Edit difference data
+ + + +
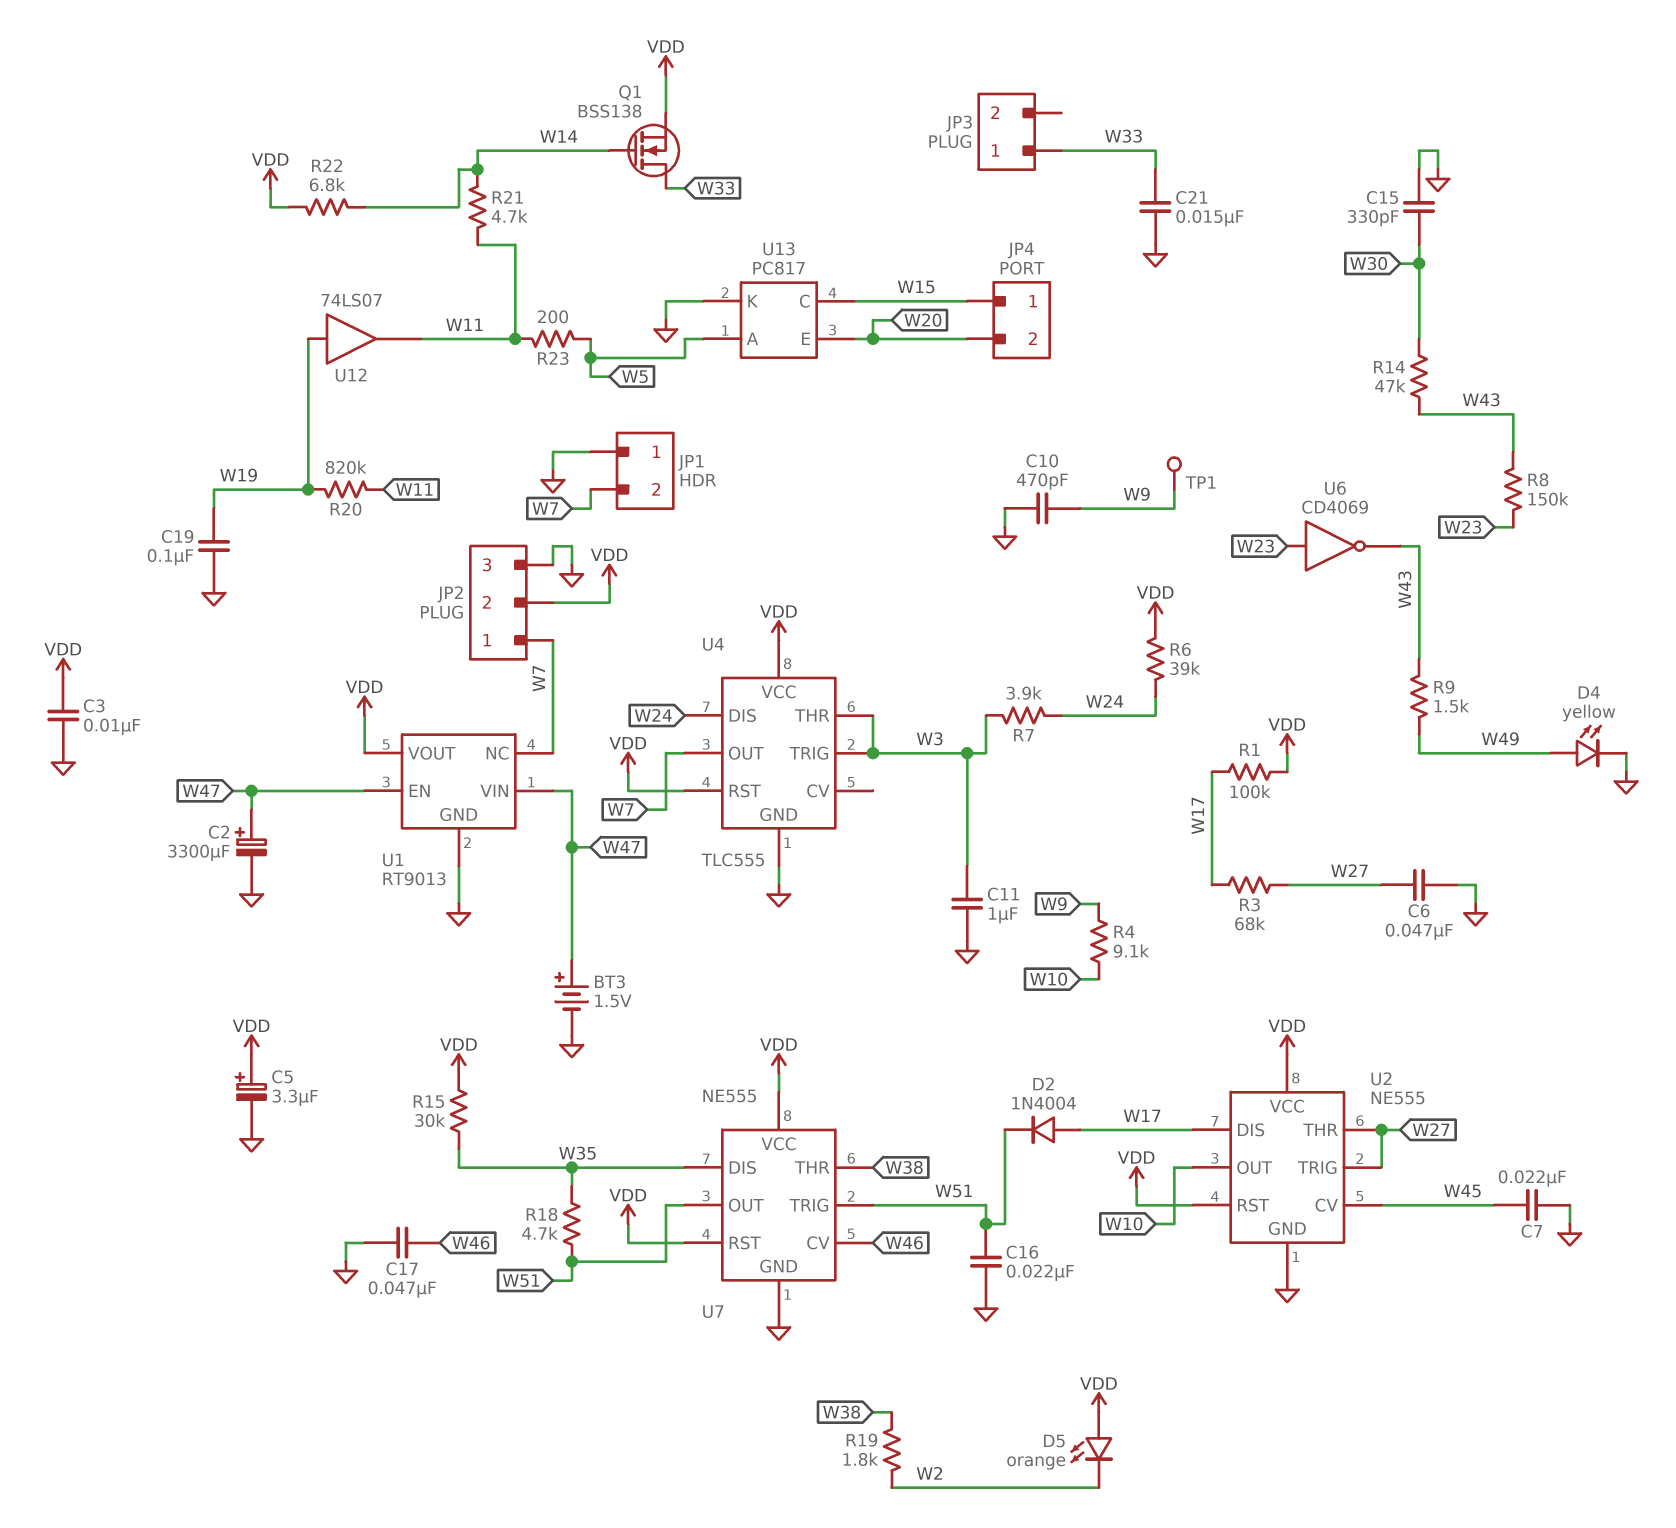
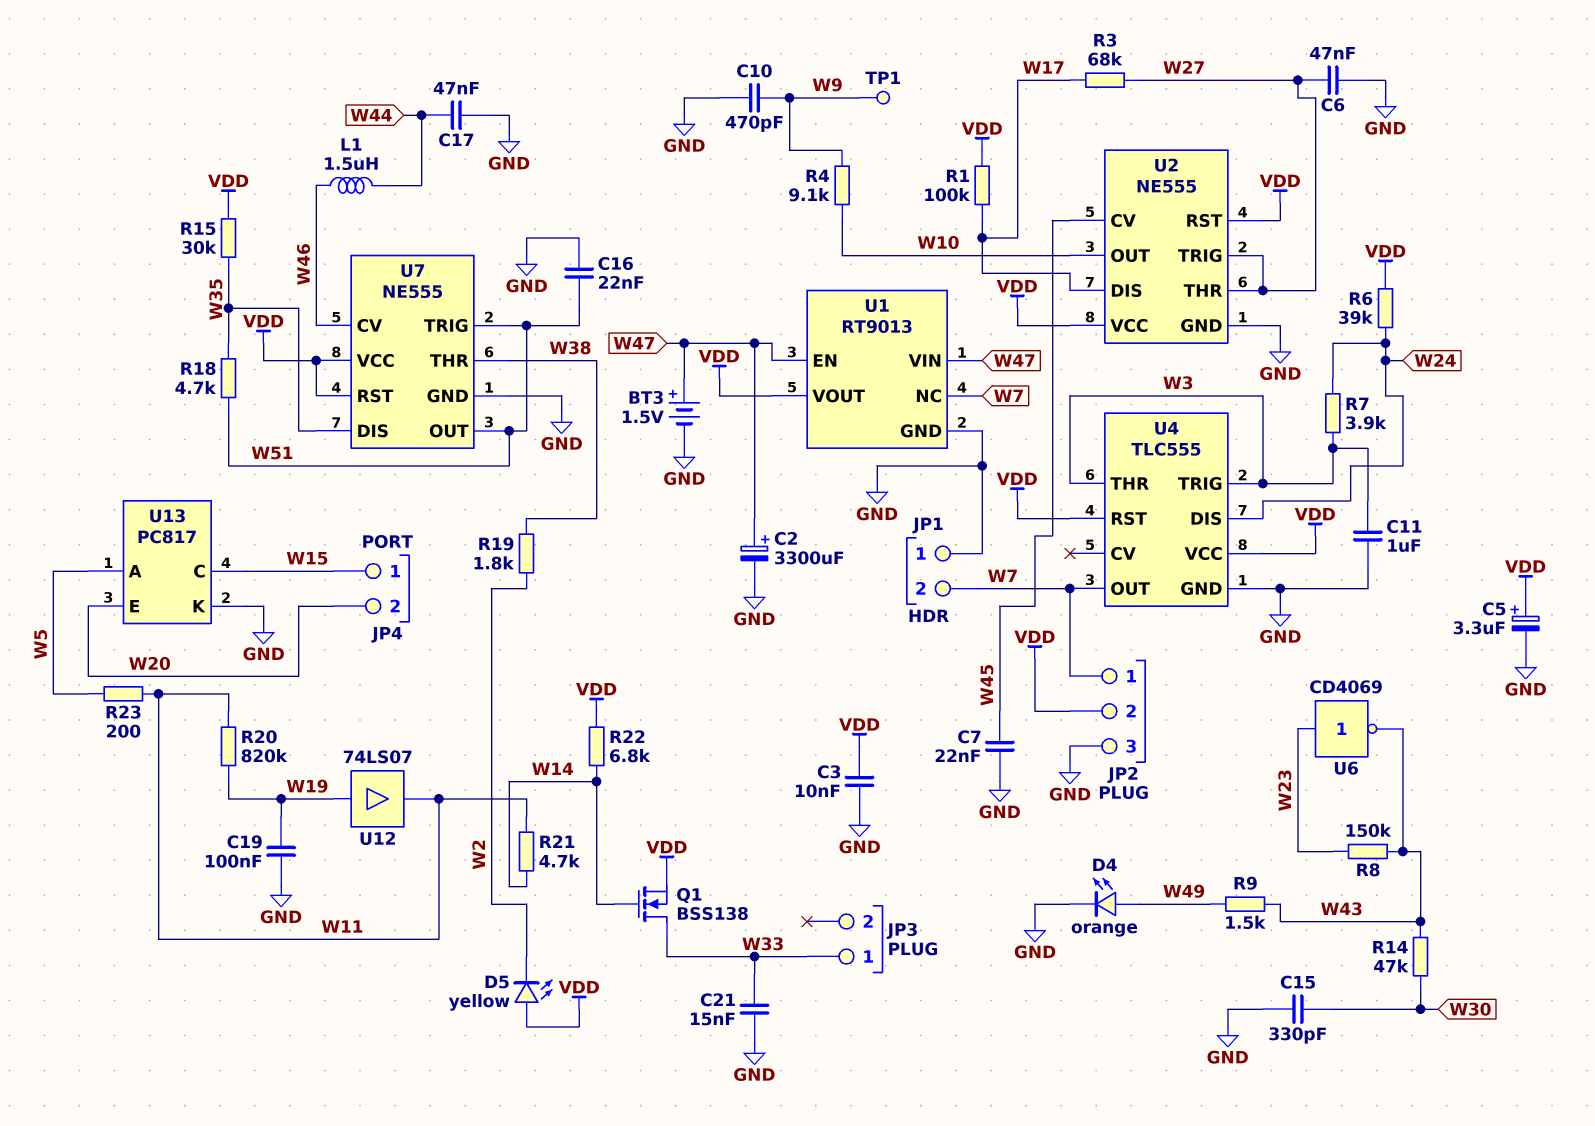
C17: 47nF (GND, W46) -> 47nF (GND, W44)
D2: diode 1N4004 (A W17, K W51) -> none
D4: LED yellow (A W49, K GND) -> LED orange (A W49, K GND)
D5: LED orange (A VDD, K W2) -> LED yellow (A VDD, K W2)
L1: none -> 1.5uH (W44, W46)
+ + + +
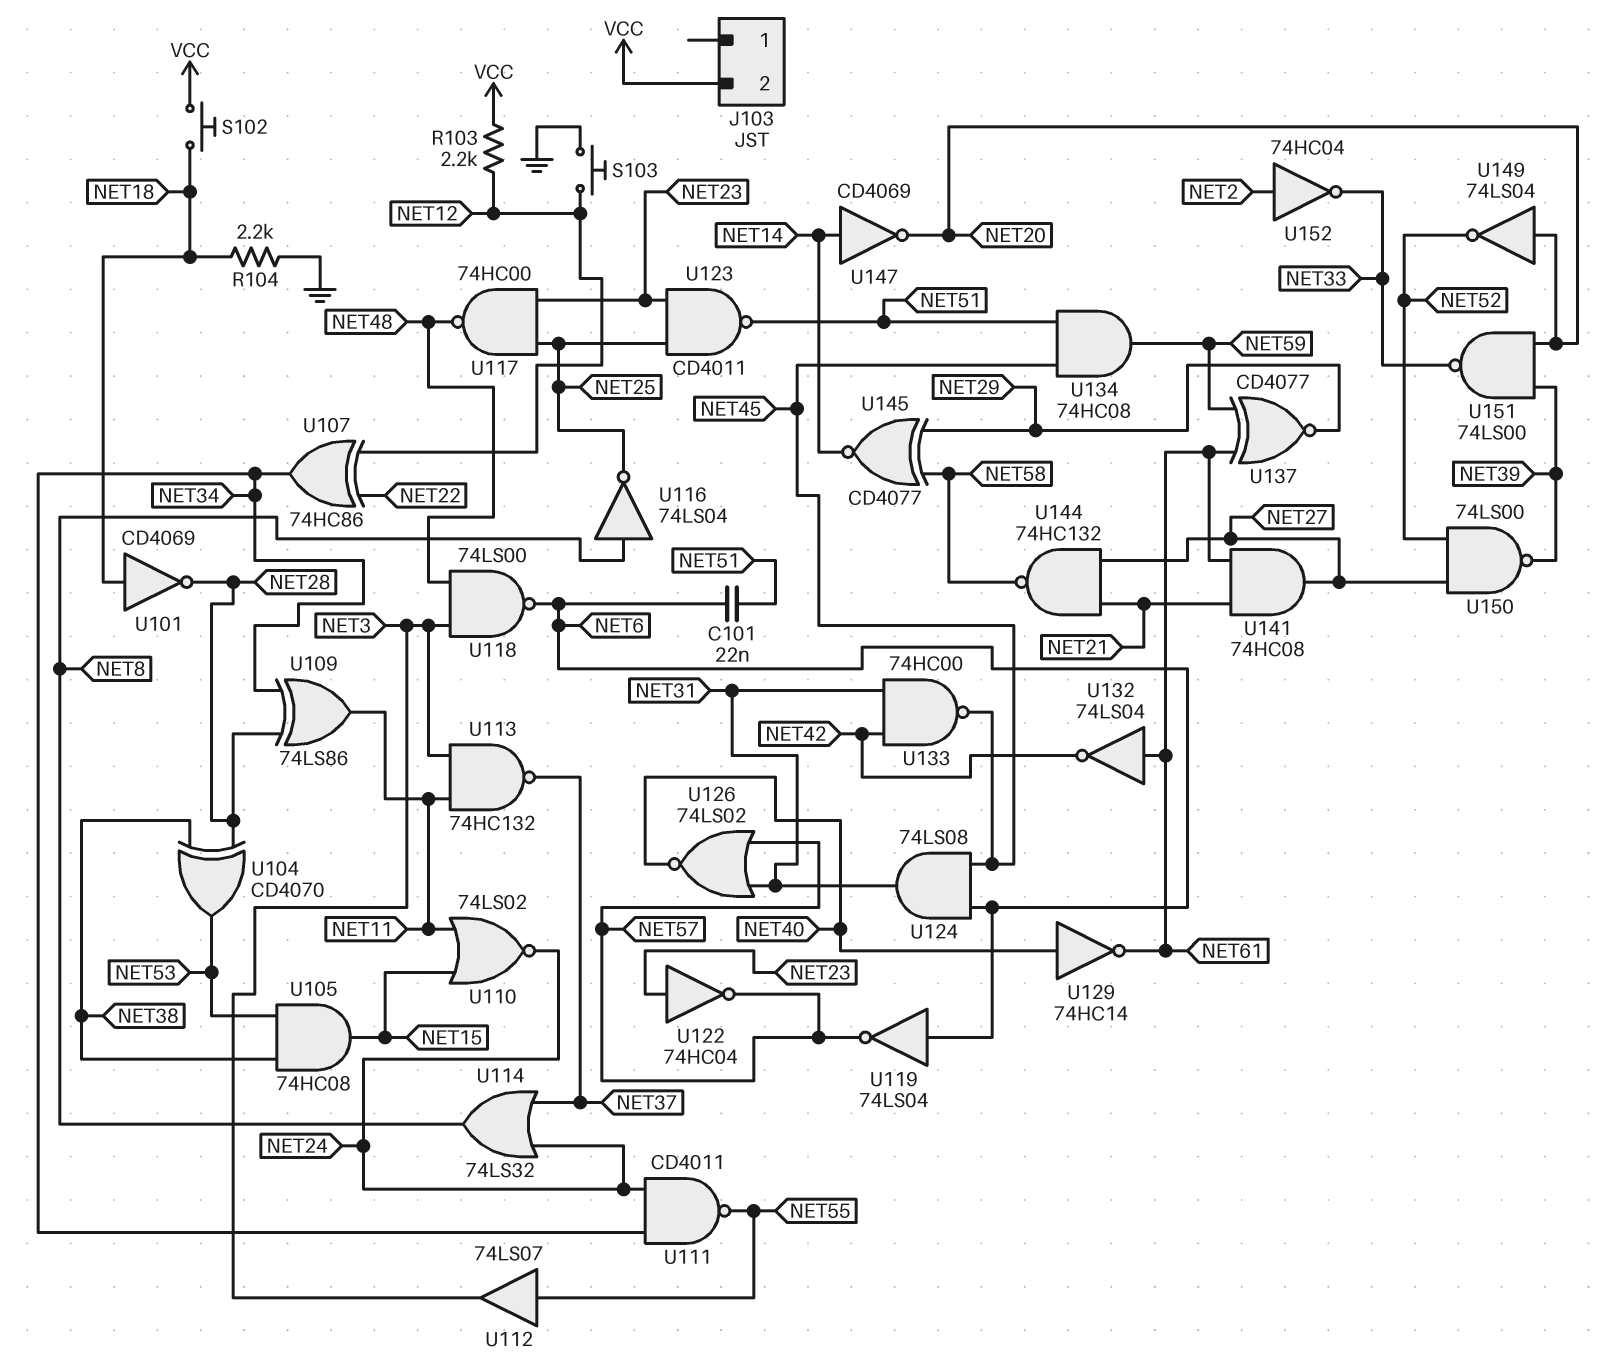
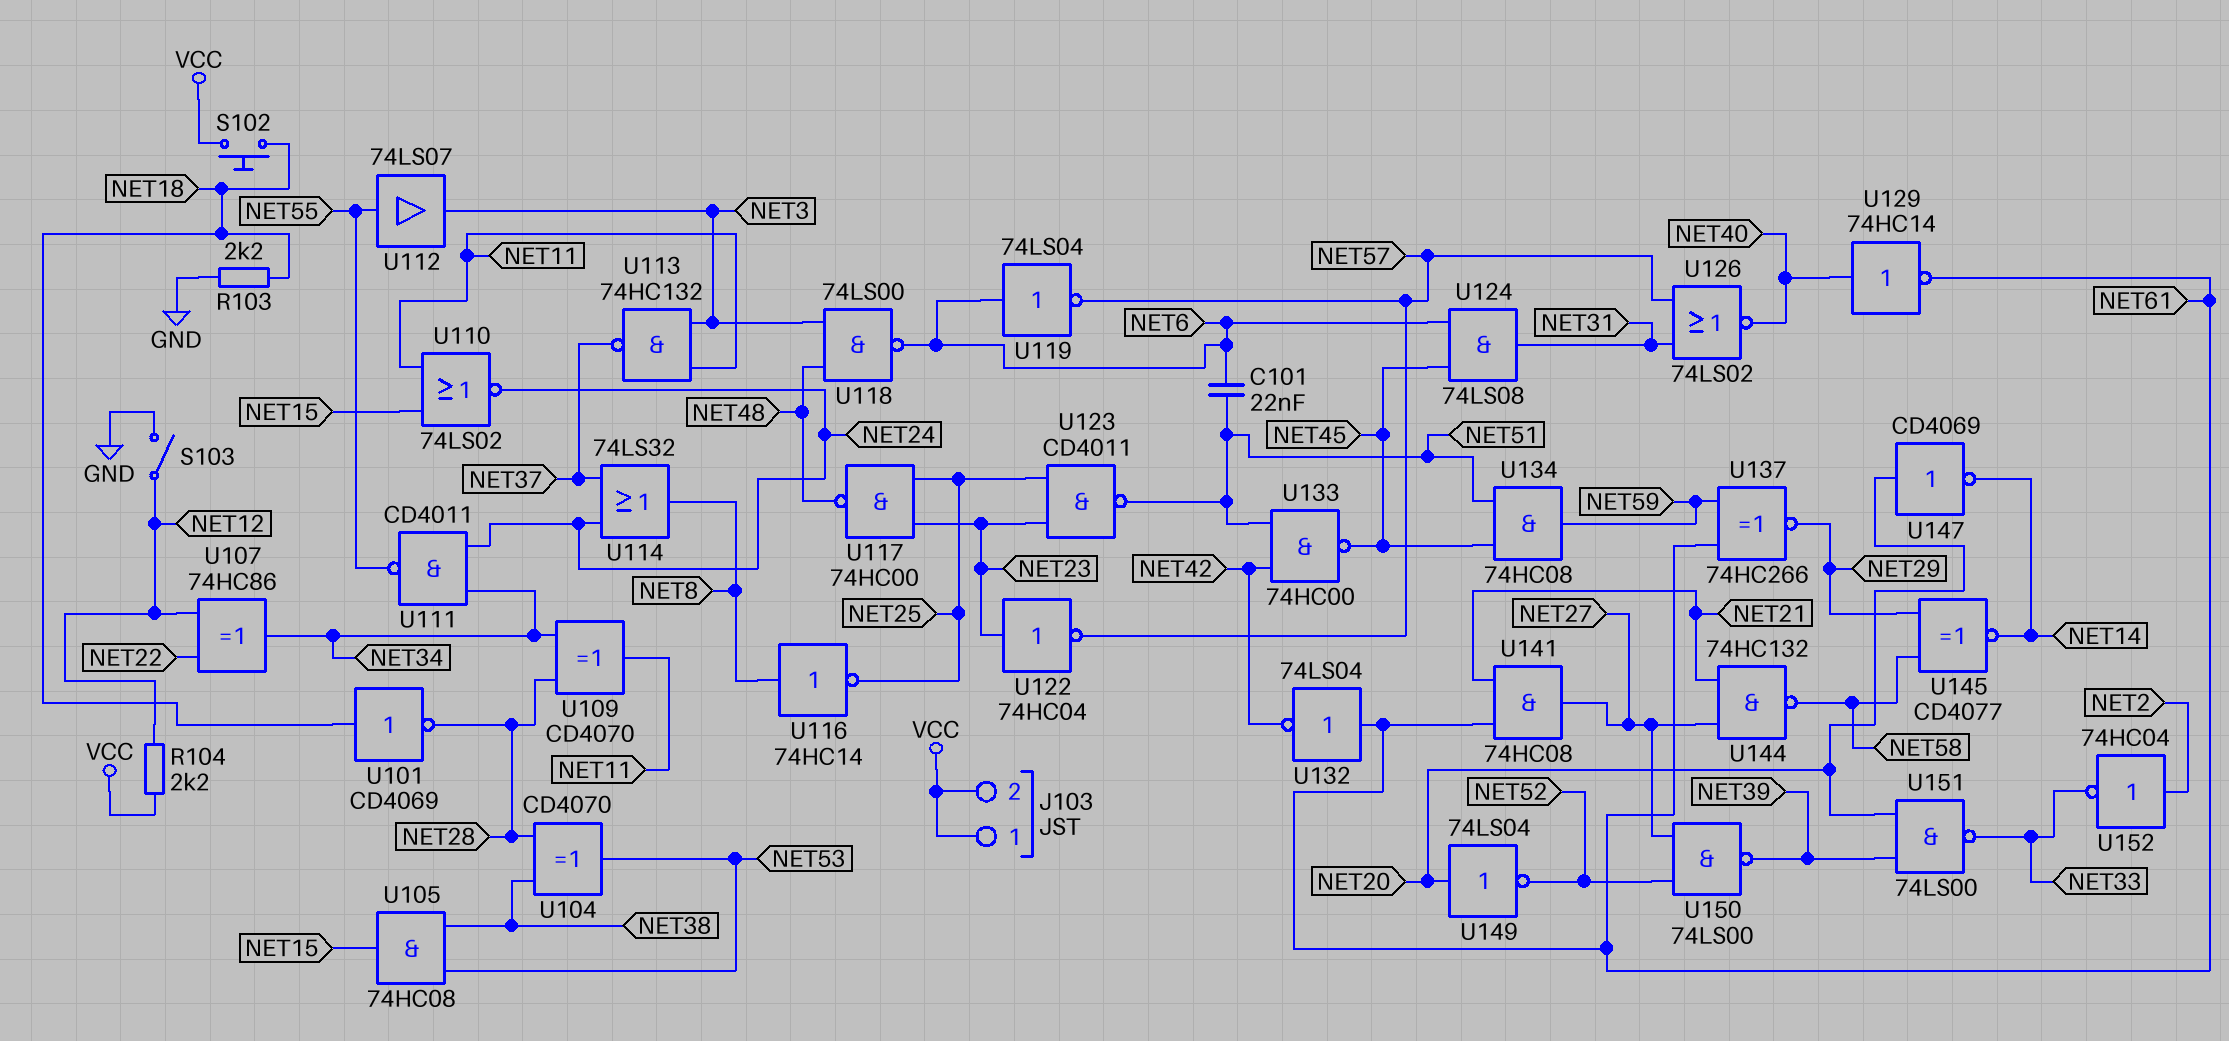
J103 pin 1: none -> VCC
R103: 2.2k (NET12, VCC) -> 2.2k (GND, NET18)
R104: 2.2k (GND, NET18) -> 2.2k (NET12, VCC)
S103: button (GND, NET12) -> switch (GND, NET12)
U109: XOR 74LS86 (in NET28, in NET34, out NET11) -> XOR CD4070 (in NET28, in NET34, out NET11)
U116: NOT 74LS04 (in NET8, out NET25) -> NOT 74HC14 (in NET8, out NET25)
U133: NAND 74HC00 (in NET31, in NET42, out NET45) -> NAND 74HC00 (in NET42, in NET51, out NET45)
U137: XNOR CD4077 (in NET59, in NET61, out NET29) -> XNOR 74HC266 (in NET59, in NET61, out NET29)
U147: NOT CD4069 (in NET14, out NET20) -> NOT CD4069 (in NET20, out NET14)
+ + + +
### [About this task]
Return, with no change at all, every line in the entries above from the line containing "C17: 47nF (GND, W46) -> 47nF (GND, W44)" through the line containing "L1: none -> 1.5uH (W44, W46)".

### [Reply to the task]
C17: 47nF (GND, W46) -> 47nF (GND, W44)
D2: diode 1N4004 (A W17, K W51) -> none
D4: LED yellow (A W49, K GND) -> LED orange (A W49, K GND)
D5: LED orange (A VDD, K W2) -> LED yellow (A VDD, K W2)
L1: none -> 1.5uH (W44, W46)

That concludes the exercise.